Spatial object tracking data:
"""
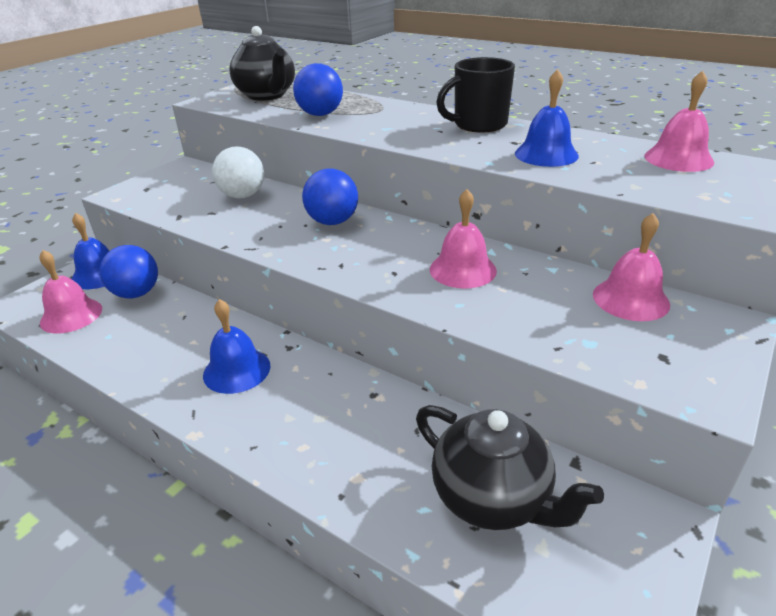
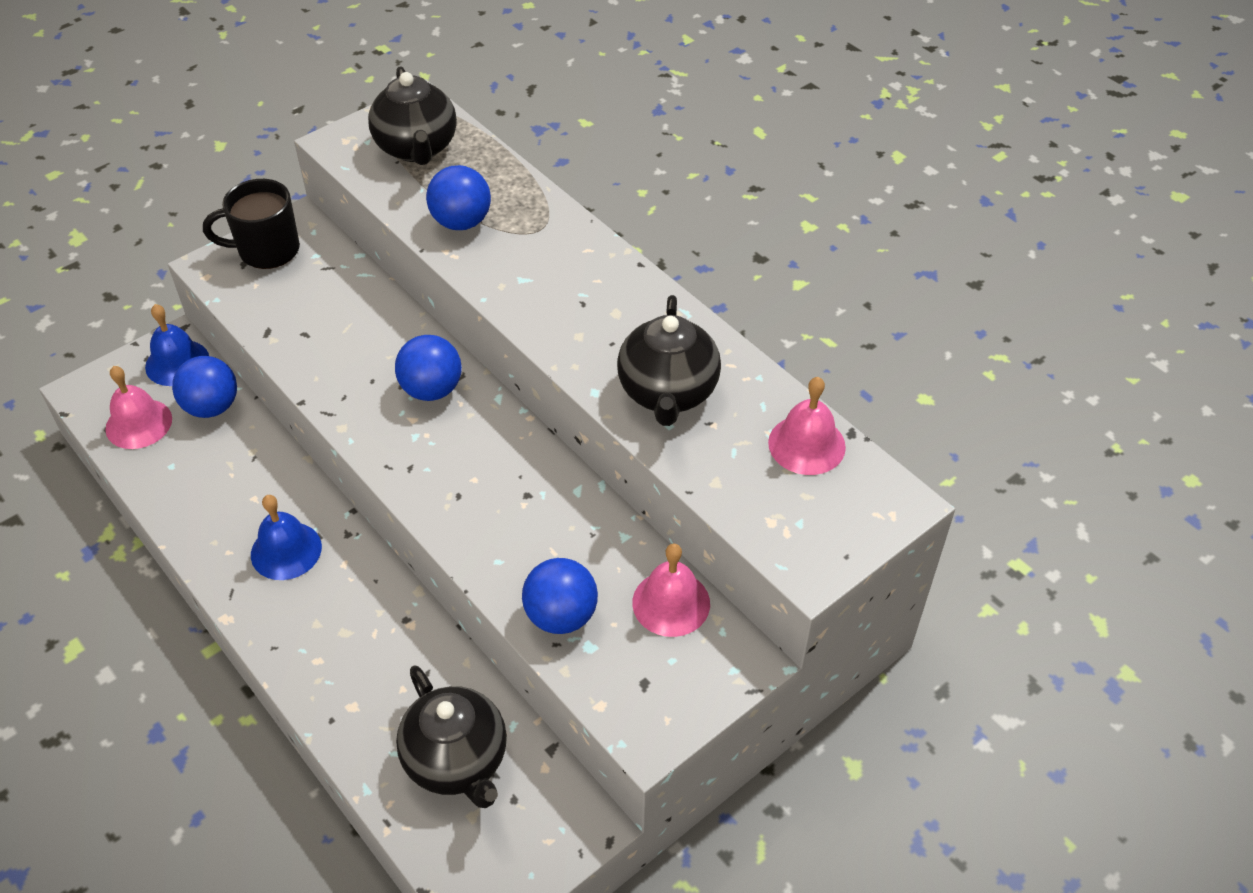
camera: 15 degrees right, 15 degrees up
white ball [212,146,264,198] -> none
pink bell [430,189,497,288] -> none
black mug [436,57,515,133] -> black mug moved to [203,179,300,269]
blue bell [515,69,579,167] -> black teapot [617,295,721,426]
none -> blue ball [522,558,598,634]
"""
**YOUR INSTRUCTIONS**
An exact copy of the data is required, with the pictures excluded.

**TASK OUTPUT**
camera: 15 degrees right, 15 degrees up
white ball [212,146,264,198] -> none
pink bell [430,189,497,288] -> none
black mug [436,57,515,133] -> black mug moved to [203,179,300,269]
blue bell [515,69,579,167] -> black teapot [617,295,721,426]
none -> blue ball [522,558,598,634]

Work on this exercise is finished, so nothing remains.